*** Records for this exercise Section Begins ***

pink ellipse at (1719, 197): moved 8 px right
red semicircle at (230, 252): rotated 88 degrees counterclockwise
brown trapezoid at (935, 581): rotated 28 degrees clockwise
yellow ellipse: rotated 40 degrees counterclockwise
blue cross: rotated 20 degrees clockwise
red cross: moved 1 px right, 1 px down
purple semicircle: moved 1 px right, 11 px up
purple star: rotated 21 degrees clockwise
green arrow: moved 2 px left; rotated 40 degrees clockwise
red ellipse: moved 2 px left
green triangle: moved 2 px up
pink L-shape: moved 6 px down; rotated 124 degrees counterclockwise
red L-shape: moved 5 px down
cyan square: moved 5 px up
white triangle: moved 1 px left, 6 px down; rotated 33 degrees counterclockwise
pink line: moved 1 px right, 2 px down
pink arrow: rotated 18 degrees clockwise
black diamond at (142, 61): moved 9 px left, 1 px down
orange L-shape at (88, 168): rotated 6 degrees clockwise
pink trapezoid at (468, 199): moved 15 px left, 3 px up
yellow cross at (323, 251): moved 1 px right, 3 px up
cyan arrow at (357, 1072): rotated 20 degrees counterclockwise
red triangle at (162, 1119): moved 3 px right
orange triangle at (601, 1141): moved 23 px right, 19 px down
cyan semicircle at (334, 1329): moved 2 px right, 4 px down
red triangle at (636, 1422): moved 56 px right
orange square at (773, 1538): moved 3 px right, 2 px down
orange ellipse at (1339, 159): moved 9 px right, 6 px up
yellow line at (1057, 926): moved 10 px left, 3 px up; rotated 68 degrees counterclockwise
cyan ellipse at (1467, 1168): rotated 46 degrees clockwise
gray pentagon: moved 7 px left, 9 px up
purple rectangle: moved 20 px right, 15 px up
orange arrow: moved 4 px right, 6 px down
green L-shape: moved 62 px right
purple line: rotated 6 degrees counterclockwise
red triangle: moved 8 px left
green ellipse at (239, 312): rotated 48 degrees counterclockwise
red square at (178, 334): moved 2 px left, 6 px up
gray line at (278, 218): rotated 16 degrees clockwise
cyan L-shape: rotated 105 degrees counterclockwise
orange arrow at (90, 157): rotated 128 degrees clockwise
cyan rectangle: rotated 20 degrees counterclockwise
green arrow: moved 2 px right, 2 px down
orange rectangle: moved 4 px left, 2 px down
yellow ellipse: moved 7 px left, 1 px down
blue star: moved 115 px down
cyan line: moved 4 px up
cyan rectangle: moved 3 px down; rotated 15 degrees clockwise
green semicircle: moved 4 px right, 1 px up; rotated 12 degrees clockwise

*** Records for this exercise Section Ends ***

The problem — Print exactly the lines above, between the one holding "orange triangle at" and the one holding "purple rectangle: moved 20 px right, 15 px up", inclusive, and nothing besides.

Answer to the problem —
orange triangle at (601, 1141): moved 23 px right, 19 px down
cyan semicircle at (334, 1329): moved 2 px right, 4 px down
red triangle at (636, 1422): moved 56 px right
orange square at (773, 1538): moved 3 px right, 2 px down
orange ellipse at (1339, 159): moved 9 px right, 6 px up
yellow line at (1057, 926): moved 10 px left, 3 px up; rotated 68 degrees counterclockwise
cyan ellipse at (1467, 1168): rotated 46 degrees clockwise
gray pentagon: moved 7 px left, 9 px up
purple rectangle: moved 20 px right, 15 px up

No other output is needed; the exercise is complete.